[Opening SUPPLIED INFORMATION section]
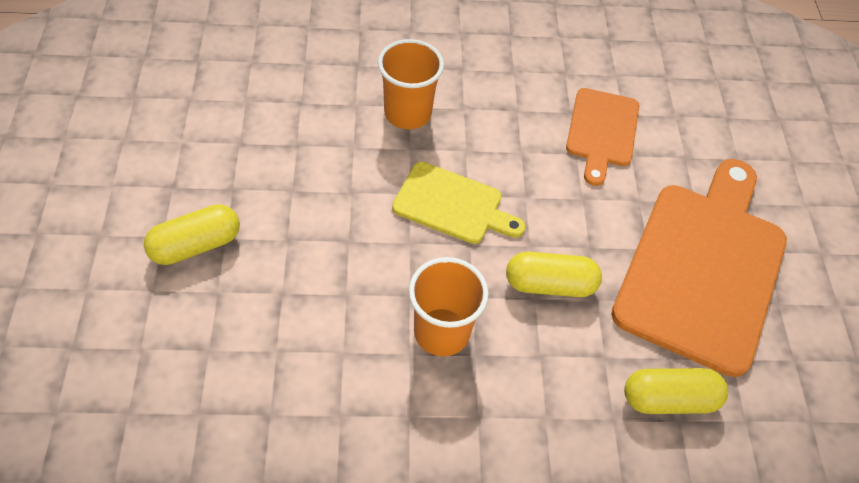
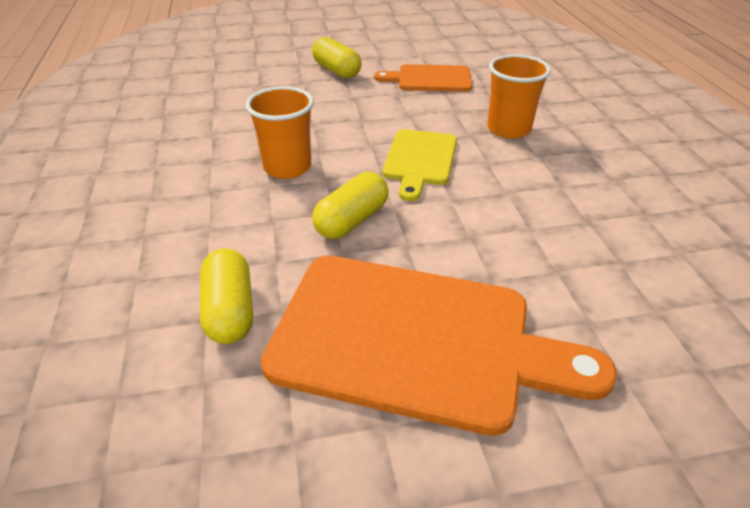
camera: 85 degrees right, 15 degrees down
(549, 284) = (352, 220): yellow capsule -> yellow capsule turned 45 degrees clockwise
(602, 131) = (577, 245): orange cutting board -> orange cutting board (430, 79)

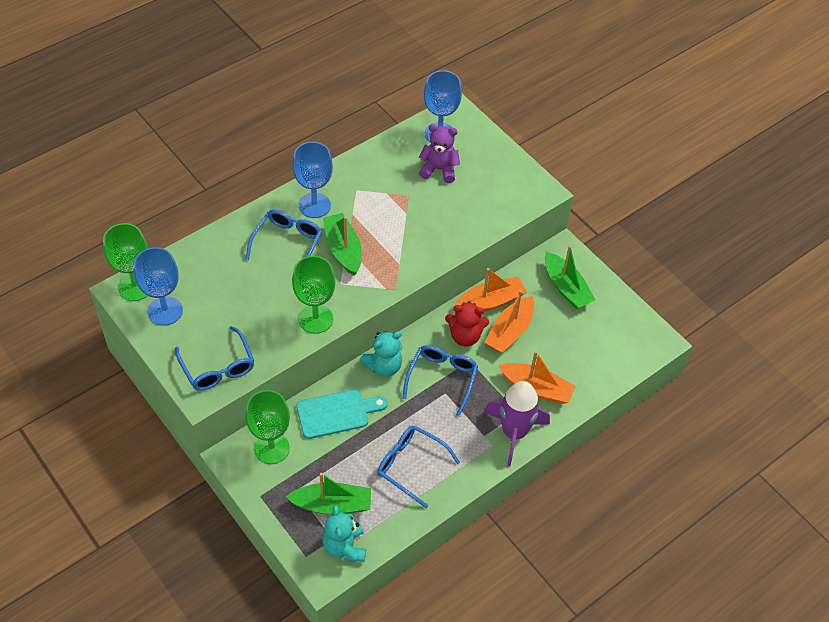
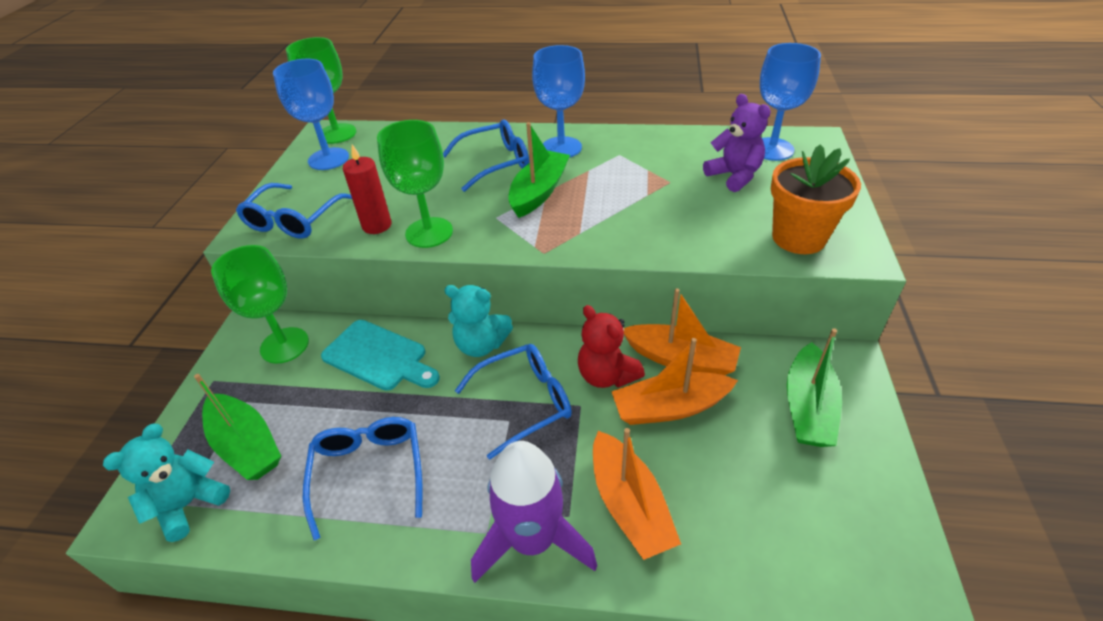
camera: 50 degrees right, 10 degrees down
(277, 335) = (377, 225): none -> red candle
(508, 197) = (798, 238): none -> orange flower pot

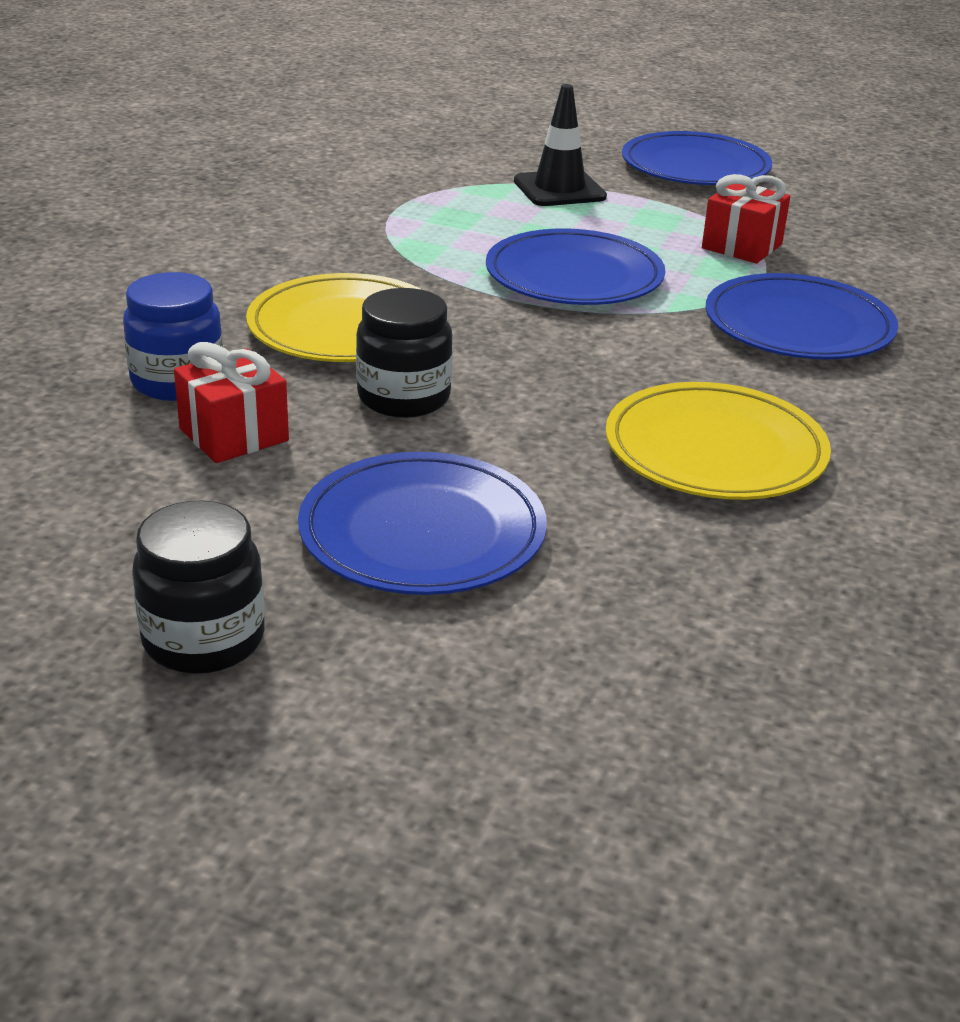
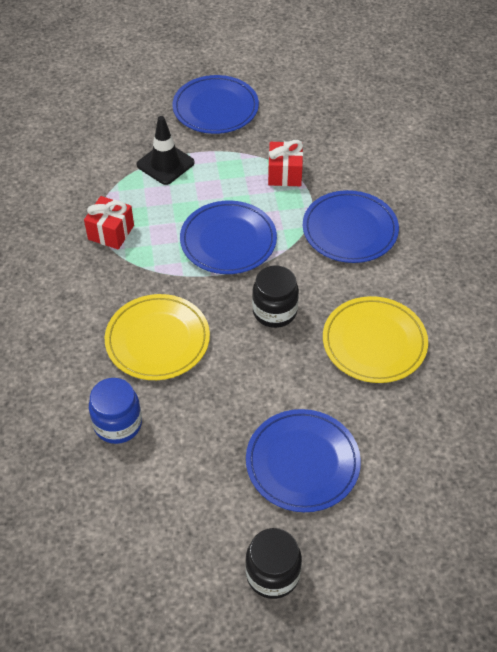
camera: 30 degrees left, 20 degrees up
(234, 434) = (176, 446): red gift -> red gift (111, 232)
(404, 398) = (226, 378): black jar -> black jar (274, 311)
[Closing SUPPLIED INFORMATION section]
[Opening SUPPLIED INFORMATION section]
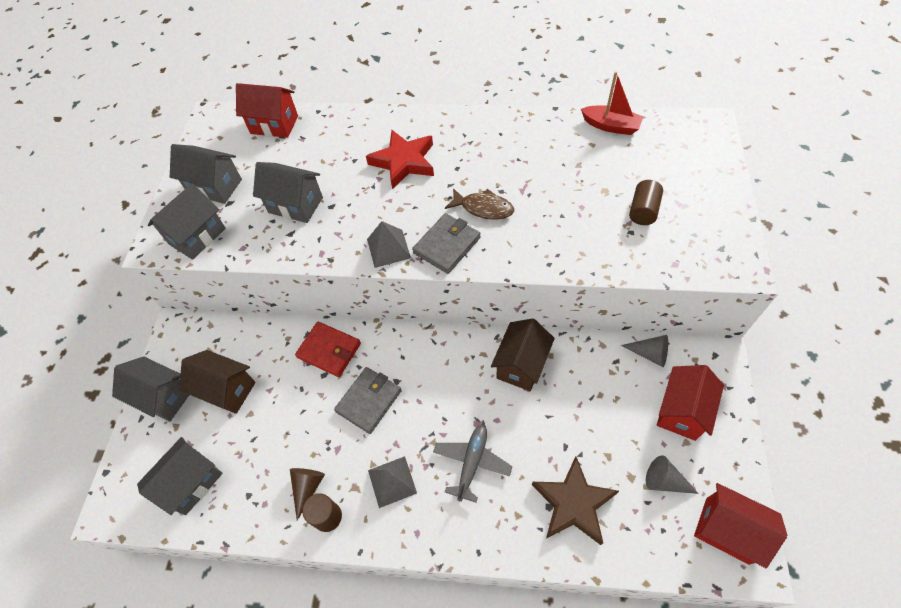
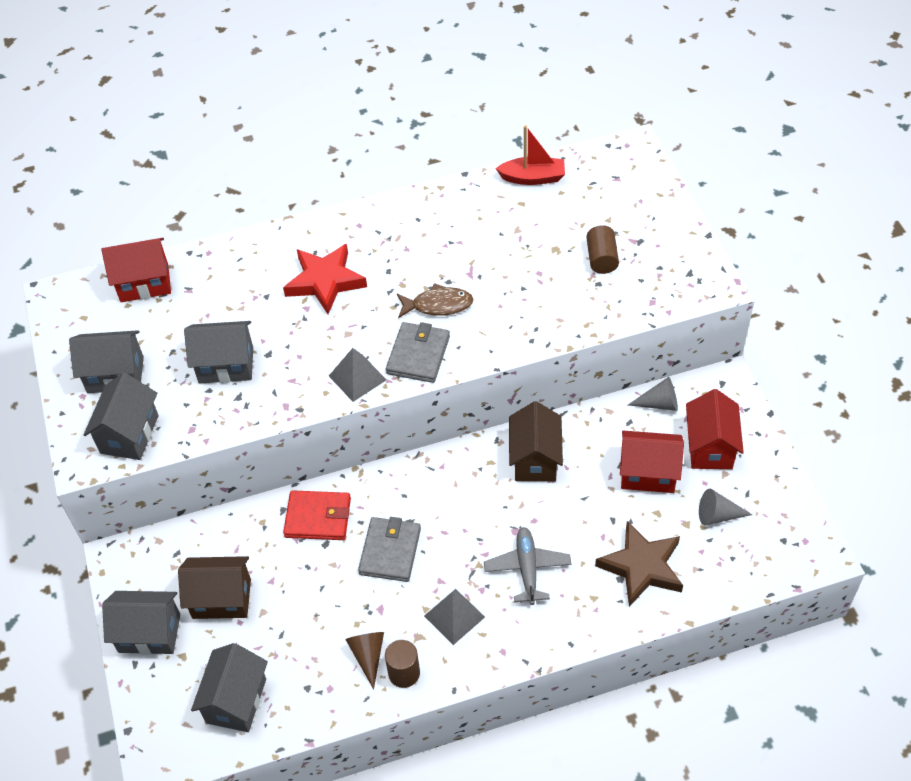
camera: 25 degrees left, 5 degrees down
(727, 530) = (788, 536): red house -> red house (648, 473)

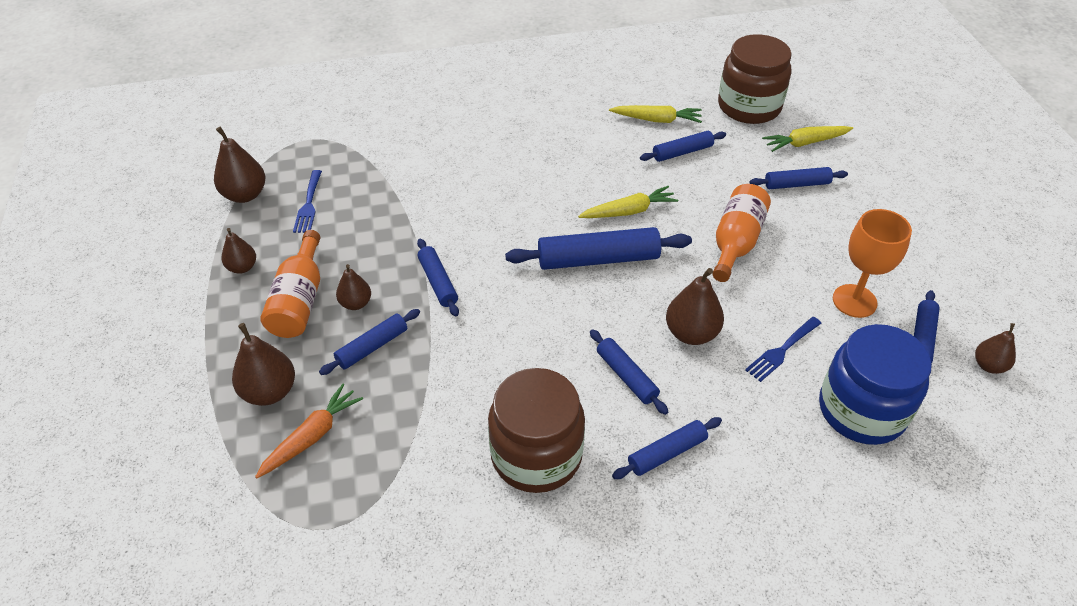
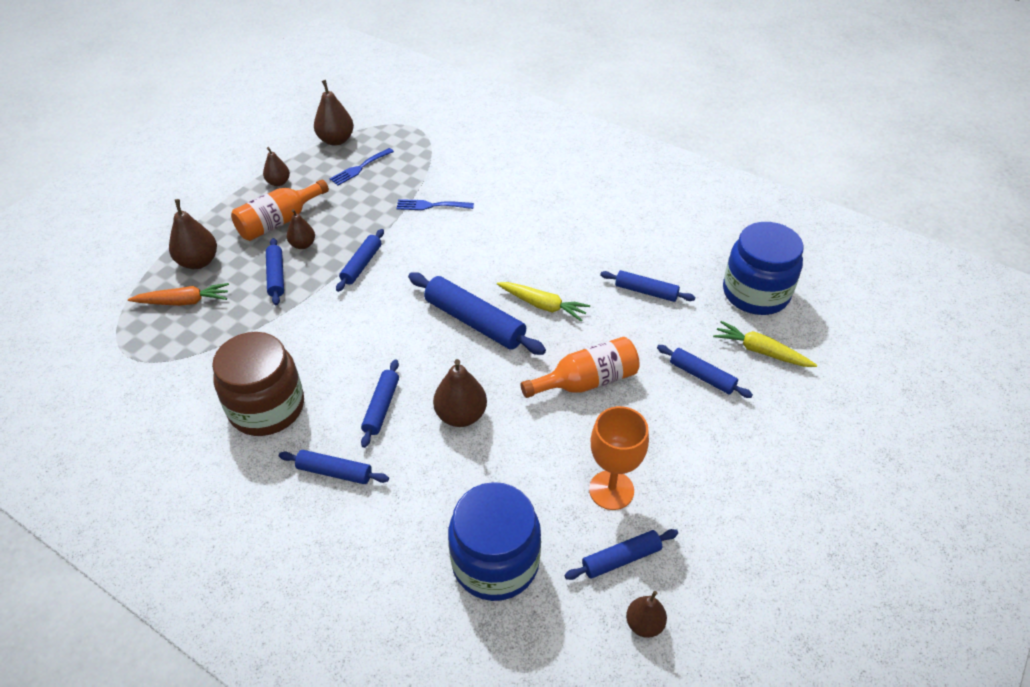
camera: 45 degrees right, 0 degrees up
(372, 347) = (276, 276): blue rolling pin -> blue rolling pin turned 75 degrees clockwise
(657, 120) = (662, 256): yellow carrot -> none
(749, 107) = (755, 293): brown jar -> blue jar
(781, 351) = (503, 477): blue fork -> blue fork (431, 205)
[Closing SUPPLIED INFORMATION section]
### HOW TO COMPLETE THIS TASK
What are the lines above, starting at the one with "(372, 347) = (276, 276): blue" and ending at the one with "(781, 351) = (503, 477): blue"? Give them again exactly, and only them.

### RESPONSE
(372, 347) = (276, 276): blue rolling pin -> blue rolling pin turned 75 degrees clockwise
(657, 120) = (662, 256): yellow carrot -> none
(749, 107) = (755, 293): brown jar -> blue jar
(781, 351) = (503, 477): blue fork -> blue fork (431, 205)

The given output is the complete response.